EXERCISE REQUIREMENTS.
Only the stretch of the listing below that runs from the line with "(256, 327) = (617, 166): blue" through the line with "(704, 231) = (257, 441): blue" is to be printed, exactly and with both ends.

EXERCISE DATA.
↓

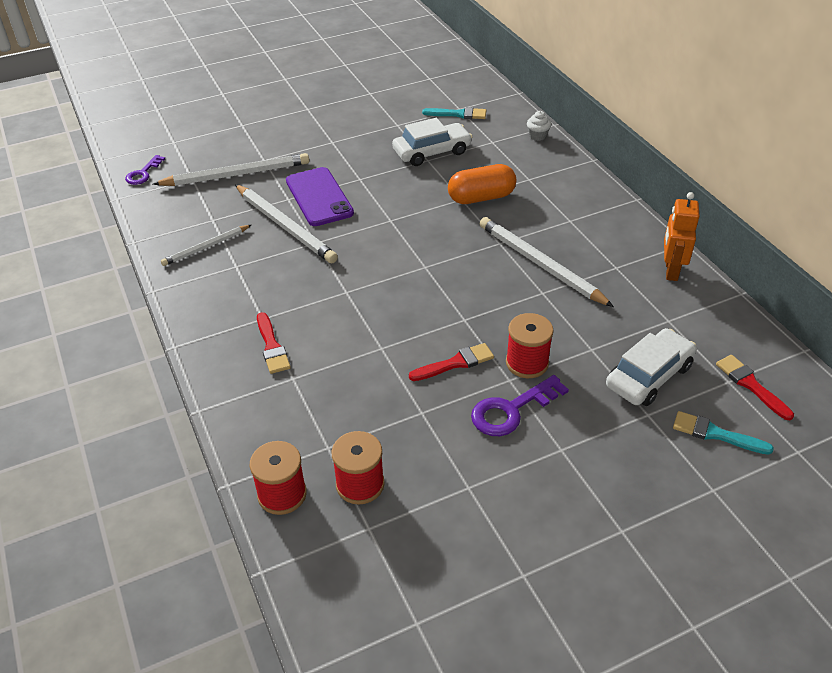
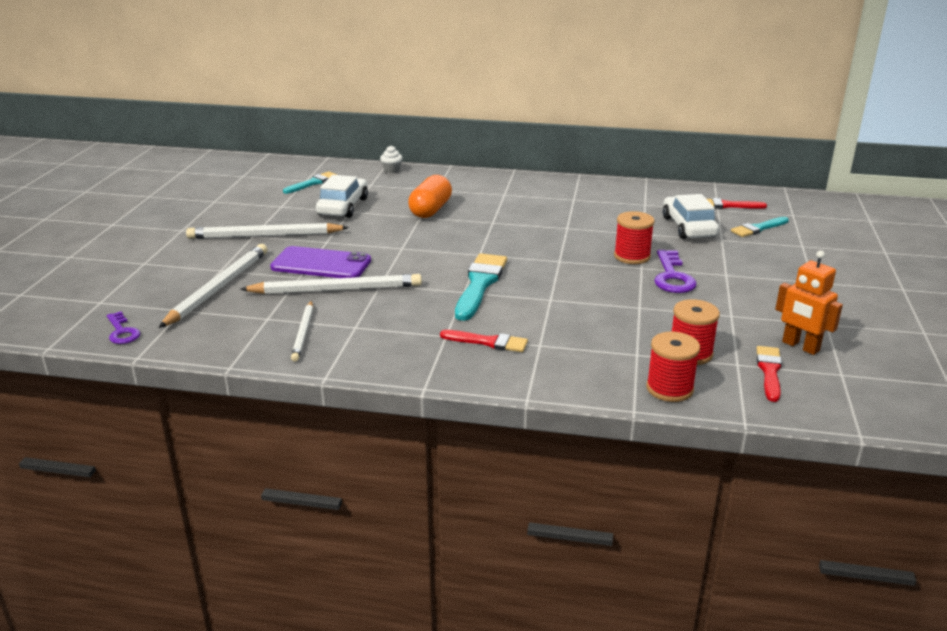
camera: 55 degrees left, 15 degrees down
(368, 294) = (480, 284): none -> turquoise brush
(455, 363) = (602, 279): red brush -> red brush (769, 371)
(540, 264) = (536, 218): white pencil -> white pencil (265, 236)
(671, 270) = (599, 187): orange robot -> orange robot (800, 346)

↑
↓

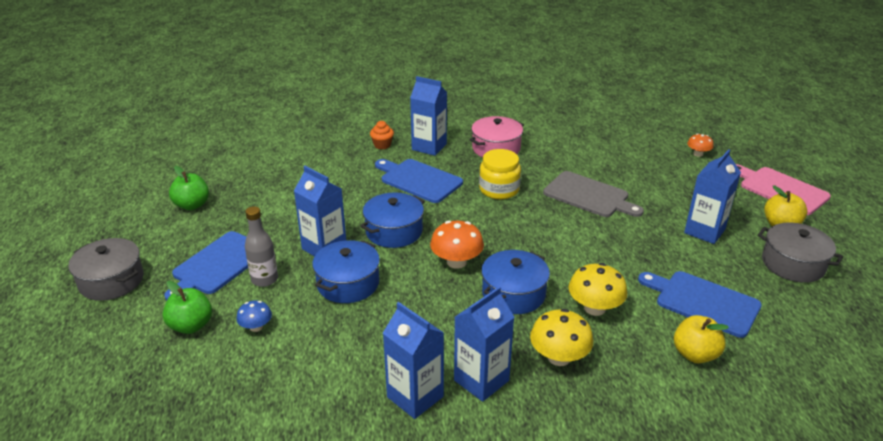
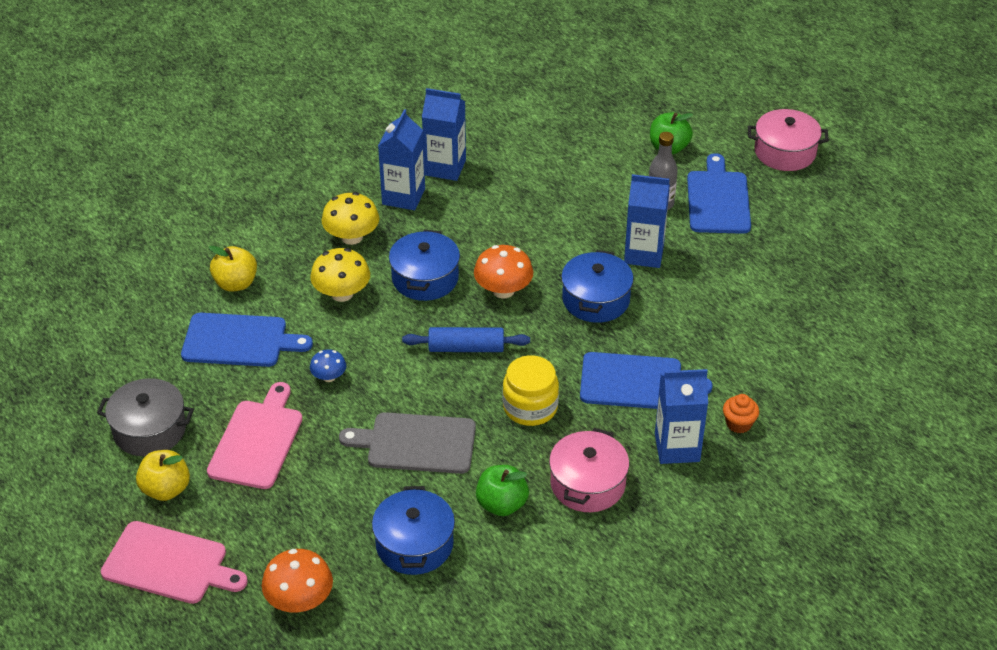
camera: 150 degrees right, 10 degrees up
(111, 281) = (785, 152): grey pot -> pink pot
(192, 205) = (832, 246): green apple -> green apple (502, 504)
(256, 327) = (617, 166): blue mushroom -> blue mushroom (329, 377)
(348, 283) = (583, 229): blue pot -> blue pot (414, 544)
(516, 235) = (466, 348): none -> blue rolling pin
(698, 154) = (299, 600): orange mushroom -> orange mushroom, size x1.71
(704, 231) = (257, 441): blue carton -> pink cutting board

↑

ANSWER TO THIS TASK.
(256, 327) = (617, 166): blue mushroom -> blue mushroom (329, 377)
(348, 283) = (583, 229): blue pot -> blue pot (414, 544)
(516, 235) = (466, 348): none -> blue rolling pin
(698, 154) = (299, 600): orange mushroom -> orange mushroom, size x1.71
(704, 231) = (257, 441): blue carton -> pink cutting board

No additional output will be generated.